» **Prompt**:
Start at the line in the entries below that contains "shifted | red", stop at the line that contains "repainted | purple", and output exactly the lines in that span, both ends included.

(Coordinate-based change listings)
--- START ---

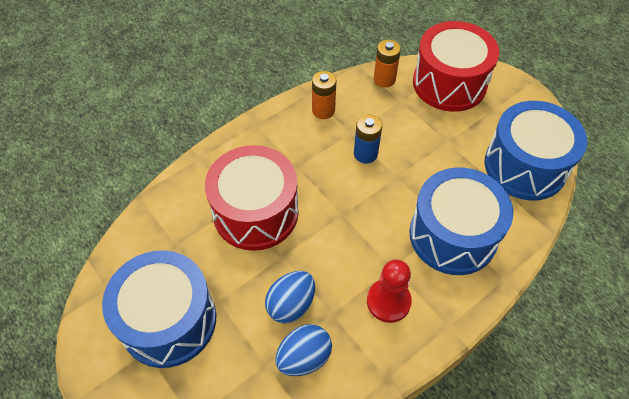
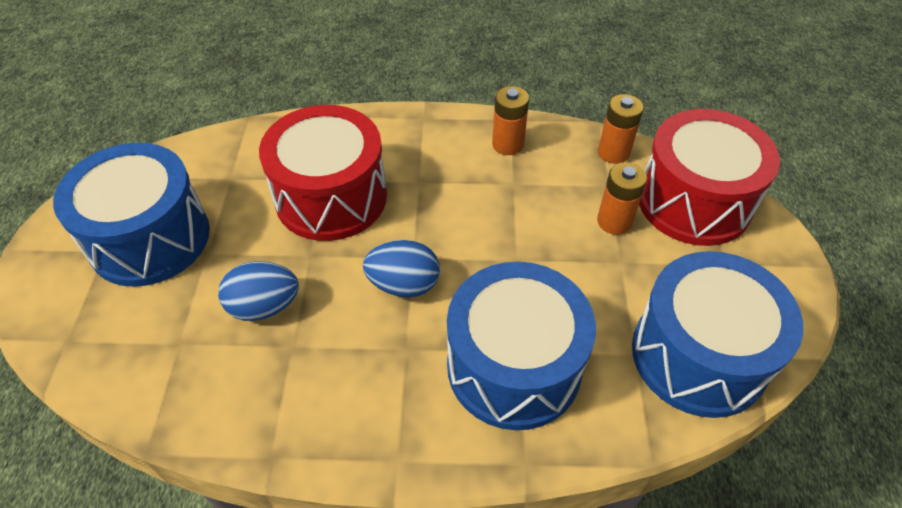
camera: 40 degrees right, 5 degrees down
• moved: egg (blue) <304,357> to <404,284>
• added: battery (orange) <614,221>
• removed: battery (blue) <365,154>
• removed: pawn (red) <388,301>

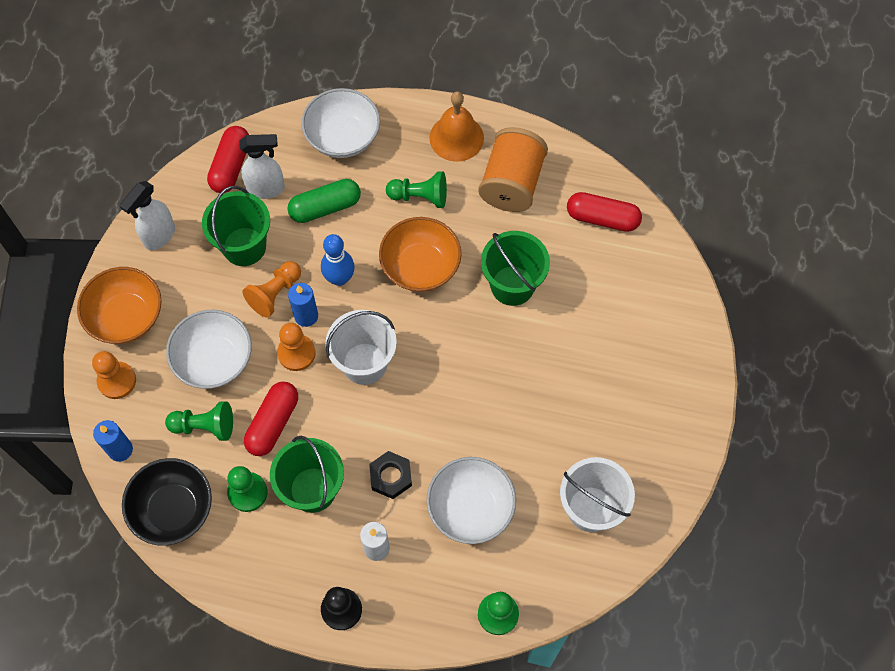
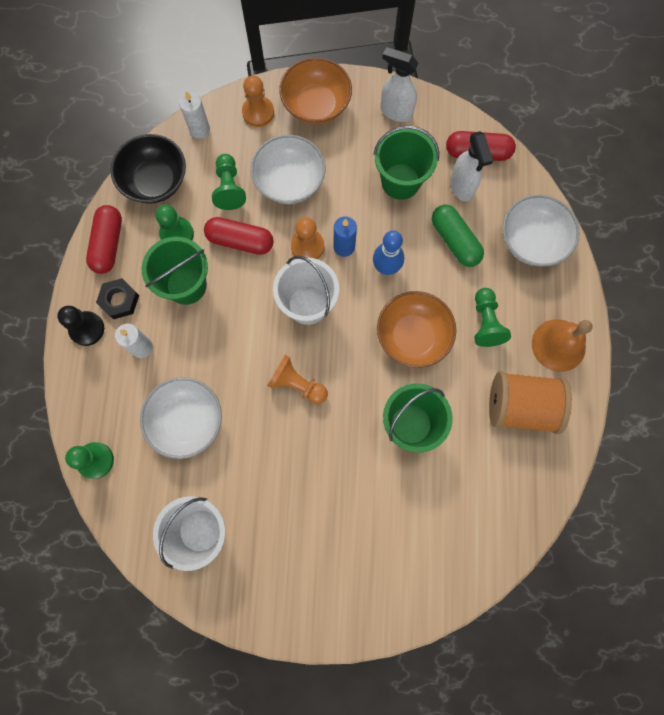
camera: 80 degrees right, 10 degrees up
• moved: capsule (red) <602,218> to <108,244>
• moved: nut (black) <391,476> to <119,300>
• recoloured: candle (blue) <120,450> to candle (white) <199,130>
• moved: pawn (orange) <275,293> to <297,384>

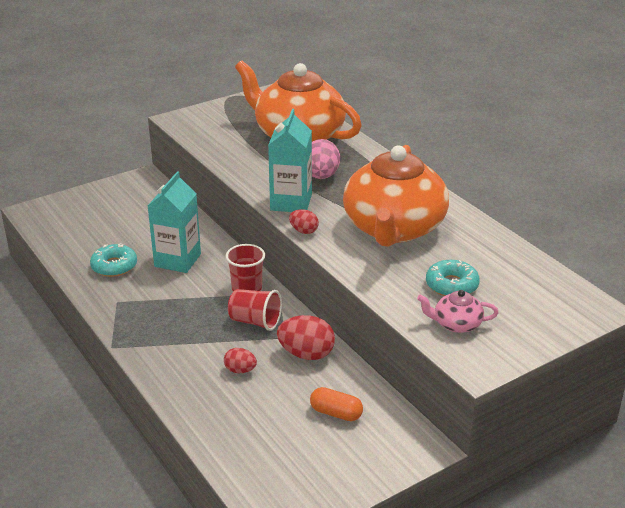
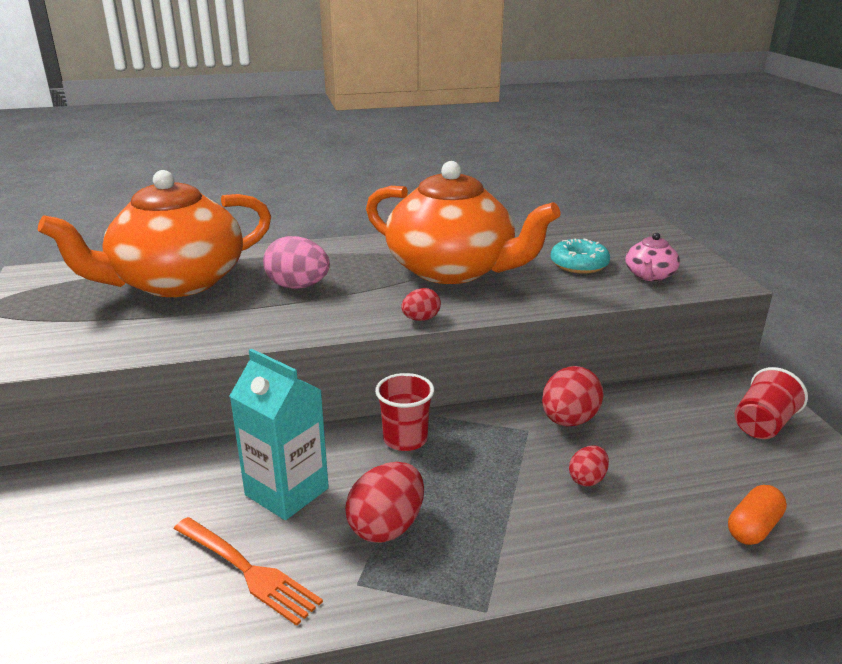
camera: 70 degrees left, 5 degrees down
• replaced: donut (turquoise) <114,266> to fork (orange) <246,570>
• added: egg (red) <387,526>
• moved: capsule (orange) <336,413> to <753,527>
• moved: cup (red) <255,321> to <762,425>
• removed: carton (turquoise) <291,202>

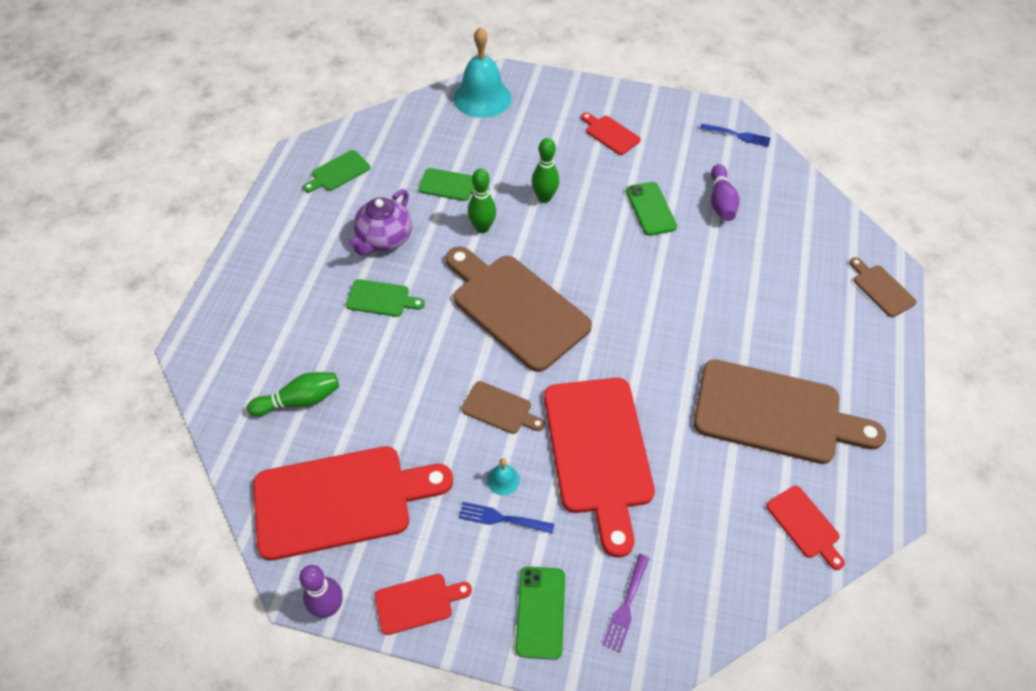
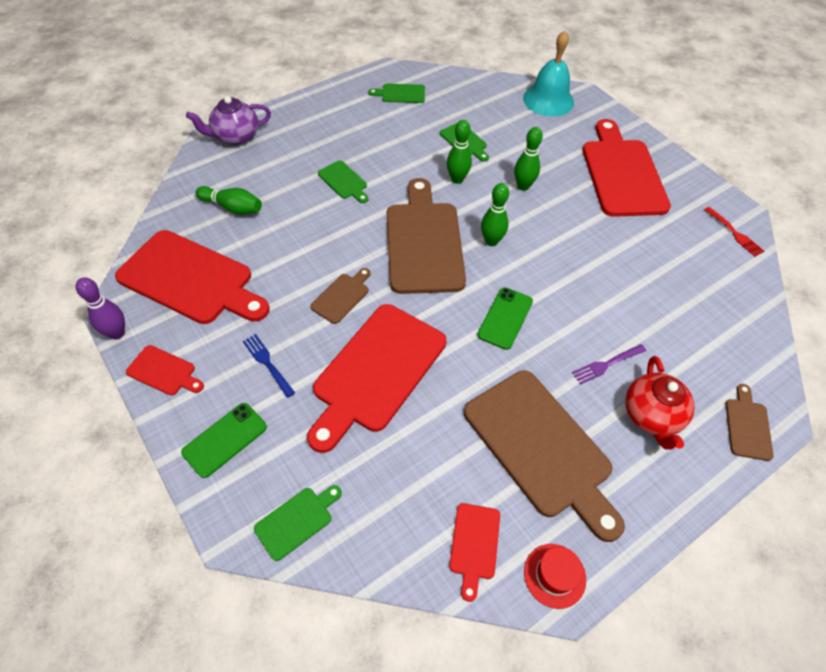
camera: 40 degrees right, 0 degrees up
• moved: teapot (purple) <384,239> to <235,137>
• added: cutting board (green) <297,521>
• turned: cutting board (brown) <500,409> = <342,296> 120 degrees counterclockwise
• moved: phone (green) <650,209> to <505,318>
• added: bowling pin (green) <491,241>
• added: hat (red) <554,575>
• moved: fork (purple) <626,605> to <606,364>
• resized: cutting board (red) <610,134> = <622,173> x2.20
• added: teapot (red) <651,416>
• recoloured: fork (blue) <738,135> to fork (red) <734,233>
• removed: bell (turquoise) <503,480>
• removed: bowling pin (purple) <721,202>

--- END ---
--- START ---

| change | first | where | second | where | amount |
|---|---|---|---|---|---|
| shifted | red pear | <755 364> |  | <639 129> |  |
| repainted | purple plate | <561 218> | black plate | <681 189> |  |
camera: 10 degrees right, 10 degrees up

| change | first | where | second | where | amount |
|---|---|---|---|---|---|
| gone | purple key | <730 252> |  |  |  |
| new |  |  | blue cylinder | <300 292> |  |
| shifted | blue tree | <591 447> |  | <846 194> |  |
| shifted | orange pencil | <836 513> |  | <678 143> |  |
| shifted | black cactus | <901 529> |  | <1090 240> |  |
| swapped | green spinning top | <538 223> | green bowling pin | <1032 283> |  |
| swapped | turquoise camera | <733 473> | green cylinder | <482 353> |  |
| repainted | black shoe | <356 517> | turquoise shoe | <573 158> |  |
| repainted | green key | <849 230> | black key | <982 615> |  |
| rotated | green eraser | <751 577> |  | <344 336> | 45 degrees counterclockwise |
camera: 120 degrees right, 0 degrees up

--- END ---

» **Answer box**:
| shifted | red pear | <755 364> |  | <639 129> |  |
| repainted | purple plate | <561 218> | black plate | <681 189> |  |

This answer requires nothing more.